EXERCISE
Find every line below that contains the word "Tromba", matching upper and lower case exactly, and copy each of those lines.

— start SUPPLIED RECORDS —

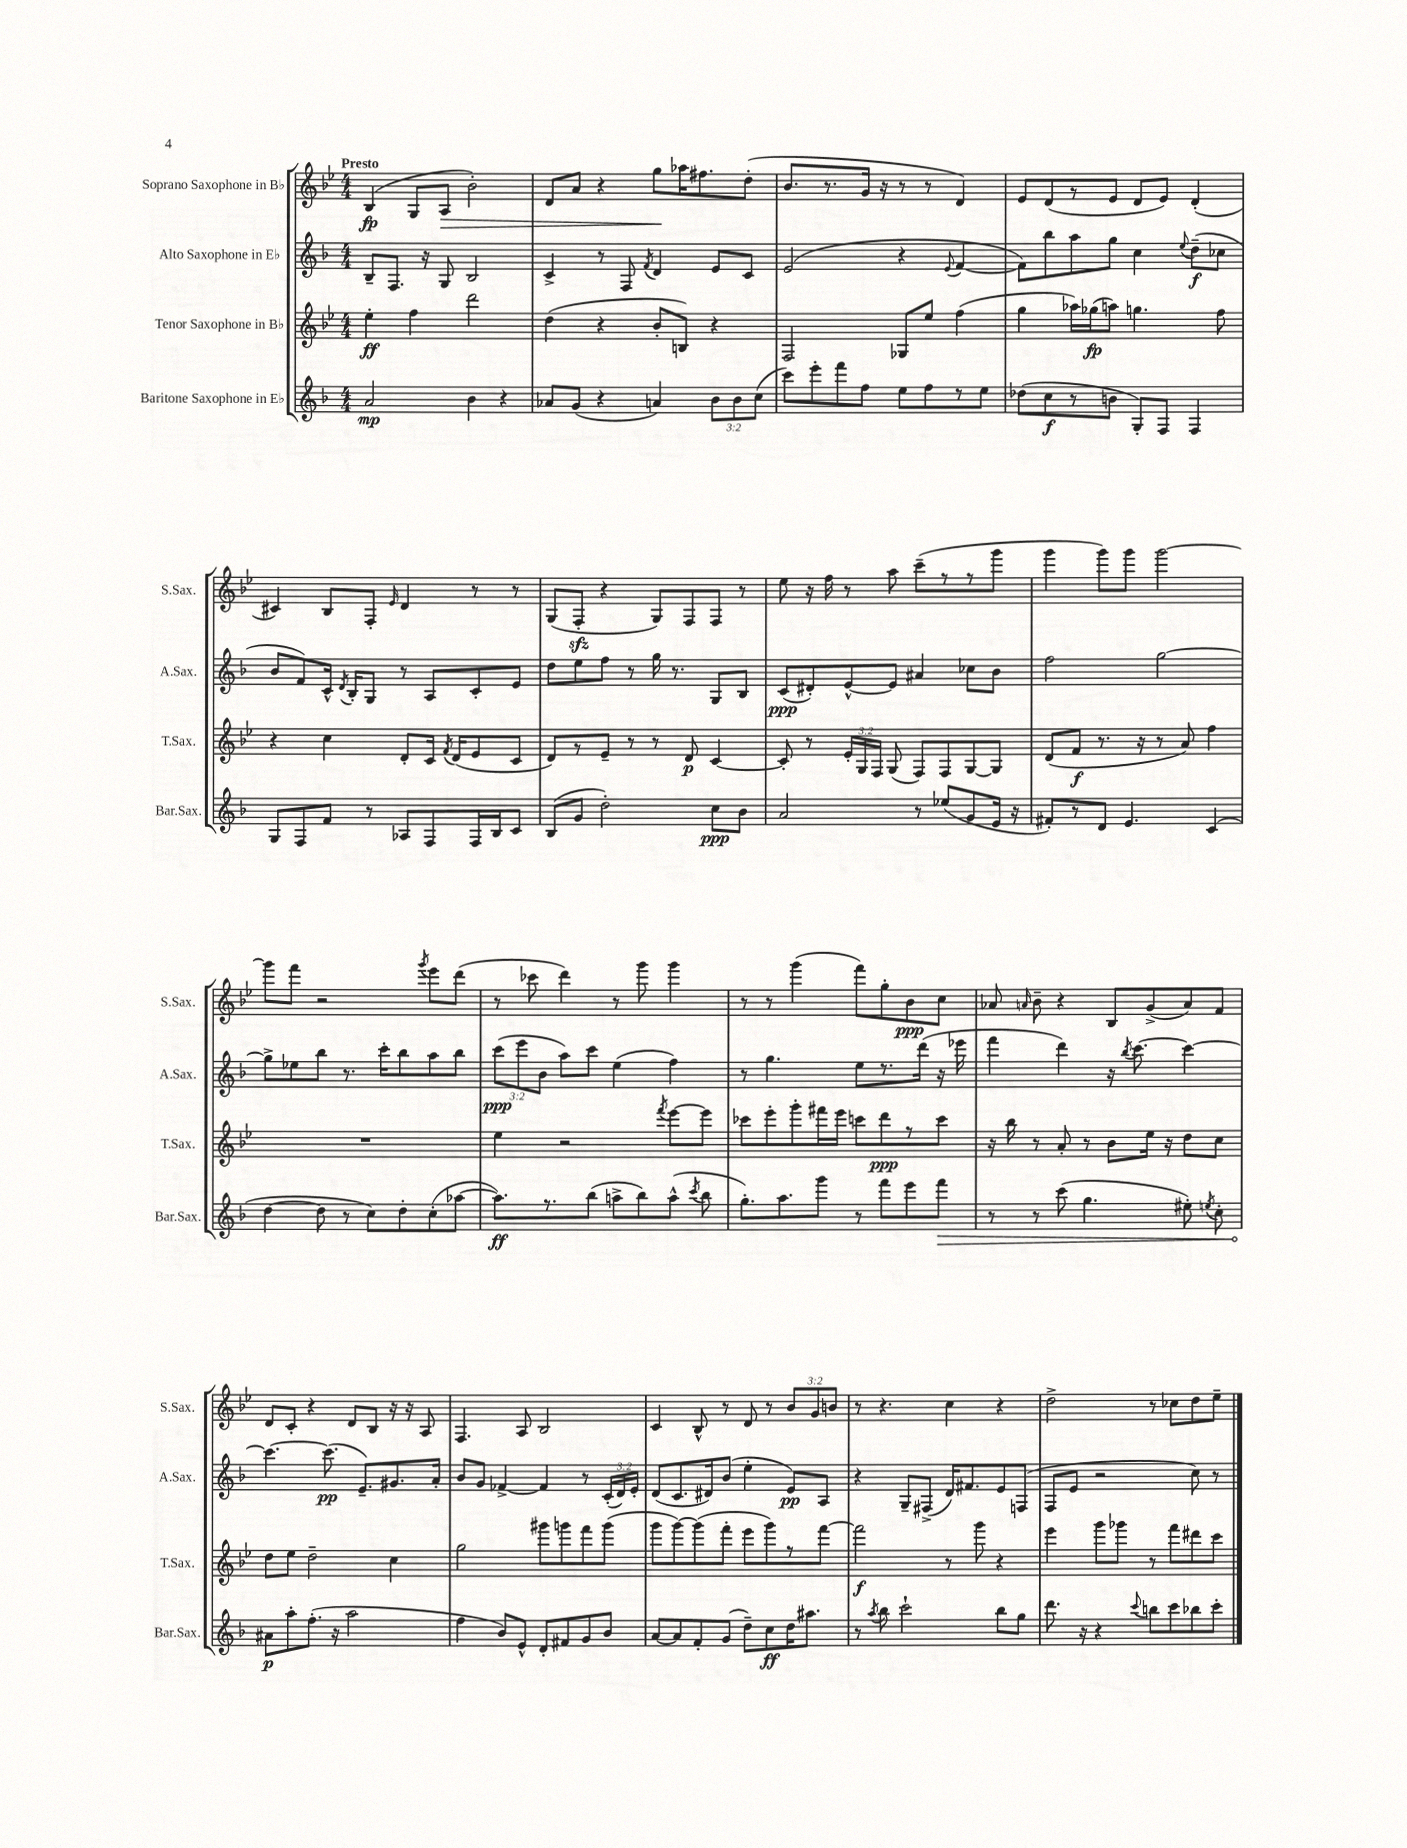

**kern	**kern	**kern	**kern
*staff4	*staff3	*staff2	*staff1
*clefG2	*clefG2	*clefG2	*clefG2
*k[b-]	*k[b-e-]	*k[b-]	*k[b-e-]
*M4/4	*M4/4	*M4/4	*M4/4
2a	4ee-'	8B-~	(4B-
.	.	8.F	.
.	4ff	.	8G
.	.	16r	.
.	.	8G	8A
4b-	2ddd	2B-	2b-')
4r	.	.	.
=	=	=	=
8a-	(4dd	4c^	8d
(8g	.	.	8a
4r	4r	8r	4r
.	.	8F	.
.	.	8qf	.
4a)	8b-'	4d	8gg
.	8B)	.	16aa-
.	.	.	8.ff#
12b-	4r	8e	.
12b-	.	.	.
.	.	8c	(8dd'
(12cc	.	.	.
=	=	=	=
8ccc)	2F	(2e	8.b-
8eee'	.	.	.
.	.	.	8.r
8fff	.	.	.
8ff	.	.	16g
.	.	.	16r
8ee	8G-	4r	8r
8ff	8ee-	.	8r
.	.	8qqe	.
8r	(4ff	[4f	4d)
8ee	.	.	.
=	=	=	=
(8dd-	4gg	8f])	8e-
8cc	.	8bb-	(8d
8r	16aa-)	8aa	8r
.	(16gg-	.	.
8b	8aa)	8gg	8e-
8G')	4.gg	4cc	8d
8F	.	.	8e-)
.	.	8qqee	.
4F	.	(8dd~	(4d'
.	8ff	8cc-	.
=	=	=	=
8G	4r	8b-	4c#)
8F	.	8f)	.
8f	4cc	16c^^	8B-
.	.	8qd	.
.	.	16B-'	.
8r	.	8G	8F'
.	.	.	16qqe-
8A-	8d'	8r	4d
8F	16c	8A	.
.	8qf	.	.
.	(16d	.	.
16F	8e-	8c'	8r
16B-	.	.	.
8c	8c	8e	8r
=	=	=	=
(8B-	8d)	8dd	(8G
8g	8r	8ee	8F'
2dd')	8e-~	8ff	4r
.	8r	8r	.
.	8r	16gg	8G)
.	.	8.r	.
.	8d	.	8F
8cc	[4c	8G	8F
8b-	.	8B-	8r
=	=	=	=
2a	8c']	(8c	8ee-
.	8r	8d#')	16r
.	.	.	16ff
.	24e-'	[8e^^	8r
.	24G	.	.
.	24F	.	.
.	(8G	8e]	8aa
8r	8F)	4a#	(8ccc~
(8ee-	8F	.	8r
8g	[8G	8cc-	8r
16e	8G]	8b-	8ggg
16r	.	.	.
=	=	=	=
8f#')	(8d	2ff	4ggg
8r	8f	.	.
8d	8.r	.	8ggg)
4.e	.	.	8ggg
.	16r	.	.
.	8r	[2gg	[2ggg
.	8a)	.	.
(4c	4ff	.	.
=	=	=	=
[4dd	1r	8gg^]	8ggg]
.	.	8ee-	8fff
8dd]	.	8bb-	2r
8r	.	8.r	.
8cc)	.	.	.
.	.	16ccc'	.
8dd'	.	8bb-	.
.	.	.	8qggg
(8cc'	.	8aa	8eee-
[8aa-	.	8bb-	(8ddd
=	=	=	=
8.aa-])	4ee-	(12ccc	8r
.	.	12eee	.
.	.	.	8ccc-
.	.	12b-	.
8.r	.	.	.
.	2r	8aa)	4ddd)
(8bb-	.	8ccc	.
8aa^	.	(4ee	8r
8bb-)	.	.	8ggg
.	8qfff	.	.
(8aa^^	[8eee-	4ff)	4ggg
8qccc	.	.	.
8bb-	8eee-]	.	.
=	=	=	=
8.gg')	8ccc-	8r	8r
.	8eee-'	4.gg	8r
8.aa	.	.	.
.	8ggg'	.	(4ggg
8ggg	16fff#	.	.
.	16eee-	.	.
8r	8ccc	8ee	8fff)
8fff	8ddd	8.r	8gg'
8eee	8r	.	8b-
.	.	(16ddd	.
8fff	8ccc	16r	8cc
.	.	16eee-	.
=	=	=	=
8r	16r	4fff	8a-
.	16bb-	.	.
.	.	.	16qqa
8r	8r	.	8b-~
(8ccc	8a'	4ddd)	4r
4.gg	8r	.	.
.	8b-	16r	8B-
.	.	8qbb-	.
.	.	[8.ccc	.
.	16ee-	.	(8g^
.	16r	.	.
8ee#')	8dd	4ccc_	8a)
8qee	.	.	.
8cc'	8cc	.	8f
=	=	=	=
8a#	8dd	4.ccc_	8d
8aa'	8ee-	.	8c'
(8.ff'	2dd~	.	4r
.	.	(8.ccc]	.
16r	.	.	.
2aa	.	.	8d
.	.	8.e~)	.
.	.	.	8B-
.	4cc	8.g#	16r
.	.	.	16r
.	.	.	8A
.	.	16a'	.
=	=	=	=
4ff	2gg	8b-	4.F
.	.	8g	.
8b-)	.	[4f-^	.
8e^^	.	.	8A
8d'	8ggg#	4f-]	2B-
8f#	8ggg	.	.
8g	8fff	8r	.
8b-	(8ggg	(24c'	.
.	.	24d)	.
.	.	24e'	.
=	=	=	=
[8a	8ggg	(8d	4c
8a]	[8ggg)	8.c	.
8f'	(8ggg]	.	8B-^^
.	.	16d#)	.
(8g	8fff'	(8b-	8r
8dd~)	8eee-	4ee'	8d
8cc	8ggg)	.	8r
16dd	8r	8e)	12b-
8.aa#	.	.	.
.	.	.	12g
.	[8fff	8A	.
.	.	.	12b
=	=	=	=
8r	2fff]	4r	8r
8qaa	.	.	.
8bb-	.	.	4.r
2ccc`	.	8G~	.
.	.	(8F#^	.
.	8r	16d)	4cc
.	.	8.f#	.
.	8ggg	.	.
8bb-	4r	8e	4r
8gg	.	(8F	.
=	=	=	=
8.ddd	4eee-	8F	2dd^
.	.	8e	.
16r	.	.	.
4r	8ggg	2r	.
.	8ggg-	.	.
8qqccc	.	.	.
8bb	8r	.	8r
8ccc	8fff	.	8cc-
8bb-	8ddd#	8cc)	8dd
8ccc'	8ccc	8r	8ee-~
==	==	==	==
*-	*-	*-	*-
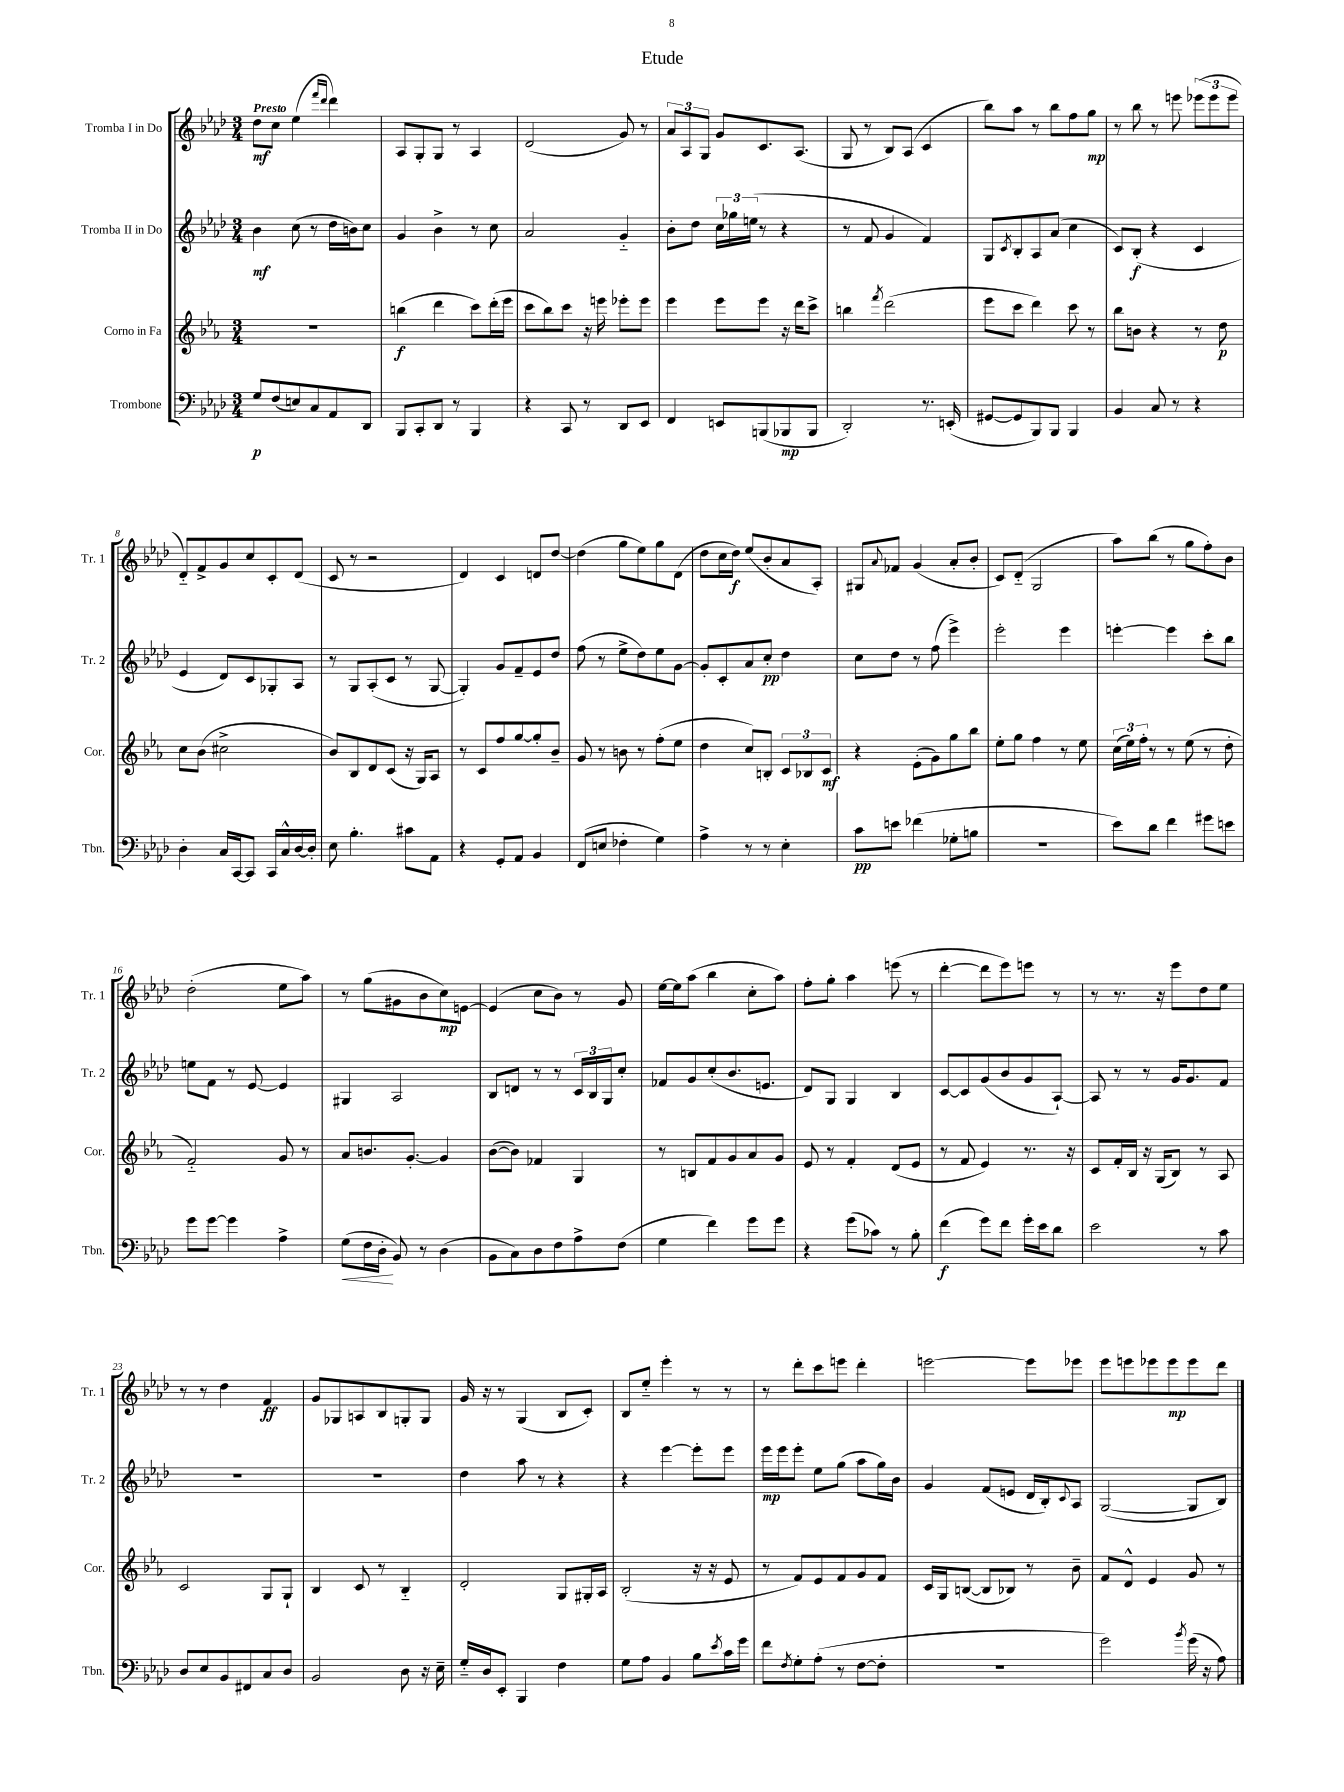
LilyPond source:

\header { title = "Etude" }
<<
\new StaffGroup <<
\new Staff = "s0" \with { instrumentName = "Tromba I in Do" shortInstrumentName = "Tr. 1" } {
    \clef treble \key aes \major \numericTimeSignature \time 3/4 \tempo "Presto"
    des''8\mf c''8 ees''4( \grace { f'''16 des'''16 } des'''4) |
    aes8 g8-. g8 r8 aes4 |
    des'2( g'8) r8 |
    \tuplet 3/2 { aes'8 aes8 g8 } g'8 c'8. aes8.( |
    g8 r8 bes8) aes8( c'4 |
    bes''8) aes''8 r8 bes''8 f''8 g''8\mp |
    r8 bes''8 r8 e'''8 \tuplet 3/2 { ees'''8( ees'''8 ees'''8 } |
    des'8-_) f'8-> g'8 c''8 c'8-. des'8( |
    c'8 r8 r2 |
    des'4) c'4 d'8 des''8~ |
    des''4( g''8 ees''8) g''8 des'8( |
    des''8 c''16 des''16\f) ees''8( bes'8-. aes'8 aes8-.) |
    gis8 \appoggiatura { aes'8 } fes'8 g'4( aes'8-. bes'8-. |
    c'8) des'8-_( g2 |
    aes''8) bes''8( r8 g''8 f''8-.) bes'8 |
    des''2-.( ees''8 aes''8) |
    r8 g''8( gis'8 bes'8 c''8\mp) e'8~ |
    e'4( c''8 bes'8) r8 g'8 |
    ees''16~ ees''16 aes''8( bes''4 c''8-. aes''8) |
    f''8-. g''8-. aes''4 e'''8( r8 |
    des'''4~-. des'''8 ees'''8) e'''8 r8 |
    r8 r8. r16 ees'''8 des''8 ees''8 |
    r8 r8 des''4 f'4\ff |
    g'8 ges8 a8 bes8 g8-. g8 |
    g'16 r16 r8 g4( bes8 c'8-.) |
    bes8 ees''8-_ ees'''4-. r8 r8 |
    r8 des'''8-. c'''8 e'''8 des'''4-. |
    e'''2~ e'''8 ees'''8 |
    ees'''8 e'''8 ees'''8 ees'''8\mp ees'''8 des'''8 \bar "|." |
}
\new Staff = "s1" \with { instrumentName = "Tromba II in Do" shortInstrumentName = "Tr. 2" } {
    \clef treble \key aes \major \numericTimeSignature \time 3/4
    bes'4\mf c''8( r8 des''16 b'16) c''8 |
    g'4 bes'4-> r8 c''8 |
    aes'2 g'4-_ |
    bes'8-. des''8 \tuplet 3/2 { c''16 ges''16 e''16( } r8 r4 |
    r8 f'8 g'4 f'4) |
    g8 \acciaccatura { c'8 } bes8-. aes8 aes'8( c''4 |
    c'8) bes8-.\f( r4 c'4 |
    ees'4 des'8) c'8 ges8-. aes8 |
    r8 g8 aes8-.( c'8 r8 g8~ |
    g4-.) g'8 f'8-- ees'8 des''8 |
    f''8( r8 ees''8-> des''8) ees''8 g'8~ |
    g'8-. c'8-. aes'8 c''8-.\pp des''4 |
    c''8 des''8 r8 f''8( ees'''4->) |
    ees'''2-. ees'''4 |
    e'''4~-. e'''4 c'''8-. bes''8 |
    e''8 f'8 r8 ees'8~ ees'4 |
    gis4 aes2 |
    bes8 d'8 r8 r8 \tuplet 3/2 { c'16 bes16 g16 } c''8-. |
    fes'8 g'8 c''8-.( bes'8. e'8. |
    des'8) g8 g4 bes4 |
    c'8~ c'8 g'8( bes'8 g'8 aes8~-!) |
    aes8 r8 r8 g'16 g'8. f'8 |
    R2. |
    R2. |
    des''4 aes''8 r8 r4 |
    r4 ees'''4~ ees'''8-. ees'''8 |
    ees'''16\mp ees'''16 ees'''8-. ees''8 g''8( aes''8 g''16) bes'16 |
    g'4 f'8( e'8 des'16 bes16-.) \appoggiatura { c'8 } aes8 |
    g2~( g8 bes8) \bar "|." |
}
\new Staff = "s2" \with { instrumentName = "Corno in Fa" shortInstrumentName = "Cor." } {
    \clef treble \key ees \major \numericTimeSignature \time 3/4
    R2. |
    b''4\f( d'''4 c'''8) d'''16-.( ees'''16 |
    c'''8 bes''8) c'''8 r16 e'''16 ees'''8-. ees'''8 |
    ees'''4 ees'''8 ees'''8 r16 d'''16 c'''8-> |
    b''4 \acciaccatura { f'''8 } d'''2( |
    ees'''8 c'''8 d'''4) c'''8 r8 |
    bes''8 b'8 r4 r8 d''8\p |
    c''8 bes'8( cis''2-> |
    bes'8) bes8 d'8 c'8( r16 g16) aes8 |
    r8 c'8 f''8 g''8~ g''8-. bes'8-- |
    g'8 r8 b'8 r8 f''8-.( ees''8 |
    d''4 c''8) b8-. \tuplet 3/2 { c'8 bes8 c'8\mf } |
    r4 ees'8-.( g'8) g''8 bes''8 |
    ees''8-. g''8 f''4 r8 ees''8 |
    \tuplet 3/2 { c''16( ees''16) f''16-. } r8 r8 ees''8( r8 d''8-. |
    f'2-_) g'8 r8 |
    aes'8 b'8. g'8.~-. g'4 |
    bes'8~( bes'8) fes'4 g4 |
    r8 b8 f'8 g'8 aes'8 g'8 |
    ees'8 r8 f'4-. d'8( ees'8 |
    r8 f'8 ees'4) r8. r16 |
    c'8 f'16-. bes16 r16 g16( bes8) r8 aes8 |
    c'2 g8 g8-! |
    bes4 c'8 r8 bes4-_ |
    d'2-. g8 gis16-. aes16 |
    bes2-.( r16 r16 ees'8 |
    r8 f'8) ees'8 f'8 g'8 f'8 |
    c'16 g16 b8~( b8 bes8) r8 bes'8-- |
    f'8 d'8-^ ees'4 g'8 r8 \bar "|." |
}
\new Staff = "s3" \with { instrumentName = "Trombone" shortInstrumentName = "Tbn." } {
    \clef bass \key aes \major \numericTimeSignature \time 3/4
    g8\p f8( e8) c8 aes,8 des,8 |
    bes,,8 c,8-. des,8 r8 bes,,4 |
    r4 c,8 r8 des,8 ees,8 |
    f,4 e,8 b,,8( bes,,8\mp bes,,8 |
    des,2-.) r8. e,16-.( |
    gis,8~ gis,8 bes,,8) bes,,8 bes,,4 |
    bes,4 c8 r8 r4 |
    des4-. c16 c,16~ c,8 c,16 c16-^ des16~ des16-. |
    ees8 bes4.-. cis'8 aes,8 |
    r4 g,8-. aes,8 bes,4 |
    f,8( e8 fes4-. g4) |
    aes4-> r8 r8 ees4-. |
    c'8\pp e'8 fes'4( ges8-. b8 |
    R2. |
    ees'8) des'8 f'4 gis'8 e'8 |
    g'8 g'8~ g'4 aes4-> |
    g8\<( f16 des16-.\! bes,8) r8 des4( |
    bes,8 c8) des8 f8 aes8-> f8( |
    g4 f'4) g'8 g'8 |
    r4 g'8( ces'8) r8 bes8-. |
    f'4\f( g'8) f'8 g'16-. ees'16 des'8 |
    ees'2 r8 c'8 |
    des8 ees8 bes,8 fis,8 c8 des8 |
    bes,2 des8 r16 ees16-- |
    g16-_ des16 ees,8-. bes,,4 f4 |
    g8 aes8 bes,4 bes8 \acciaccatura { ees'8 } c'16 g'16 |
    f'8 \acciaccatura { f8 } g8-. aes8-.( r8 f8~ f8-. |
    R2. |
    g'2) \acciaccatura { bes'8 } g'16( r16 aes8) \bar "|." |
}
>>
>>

— end SUPPLIED RECORDS —

RESULT OF THE EXERCISE
\new Staff = "s0" \with { instrumentName = "Tromba I in Do" shortInstrumentName = "Tr. 1" } {
\new Staff = "s1" \with { instrumentName = "Tromba II in Do" shortInstrumentName = "Tr. 2" } {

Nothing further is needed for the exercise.